- Instructions for the task: Repeat the data as given. Images do not go in the copy.

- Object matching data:
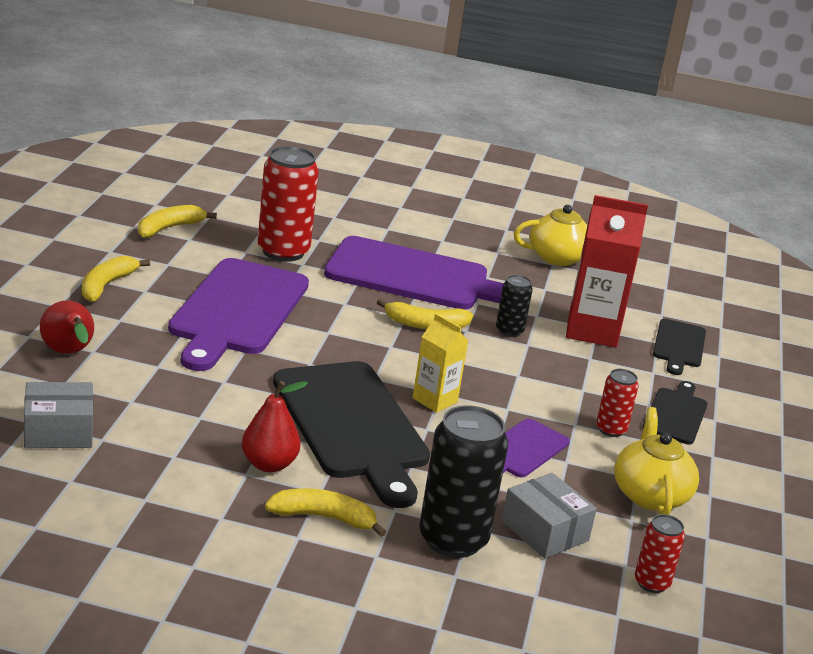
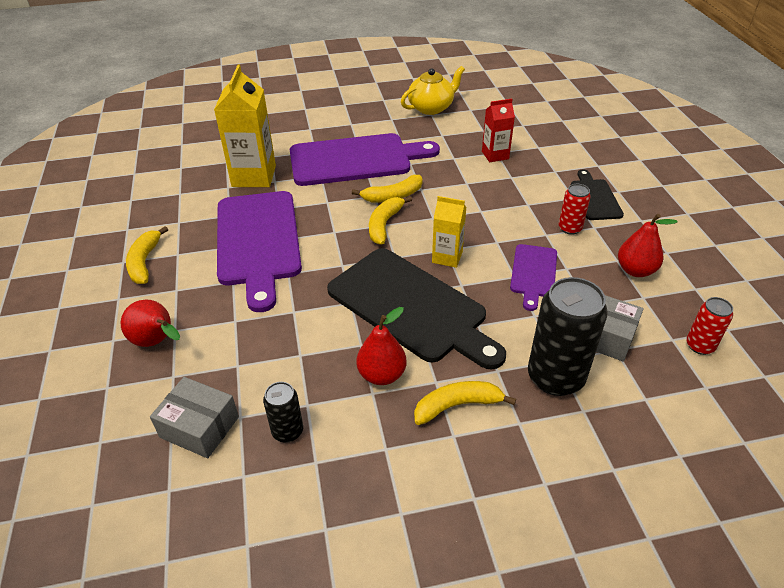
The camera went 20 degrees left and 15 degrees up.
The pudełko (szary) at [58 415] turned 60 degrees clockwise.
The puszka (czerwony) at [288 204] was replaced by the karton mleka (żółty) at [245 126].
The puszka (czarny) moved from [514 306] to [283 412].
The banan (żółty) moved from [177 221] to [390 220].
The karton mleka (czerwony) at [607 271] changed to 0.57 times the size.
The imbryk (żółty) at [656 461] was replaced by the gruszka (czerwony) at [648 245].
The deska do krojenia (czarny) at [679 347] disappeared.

- Task response:
The camera went 20 degrees left and 15 degrees up.
The pudełko (szary) at [58 415] turned 60 degrees clockwise.
The puszka (czerwony) at [288 204] was replaced by the karton mleka (żółty) at [245 126].
The puszka (czarny) moved from [514 306] to [283 412].
The banan (żółty) moved from [177 221] to [390 220].
The karton mleka (czerwony) at [607 271] changed to 0.57 times the size.
The imbryk (żółty) at [656 461] was replaced by the gruszka (czerwony) at [648 245].
The deska do krojenia (czarny) at [679 347] disappeared.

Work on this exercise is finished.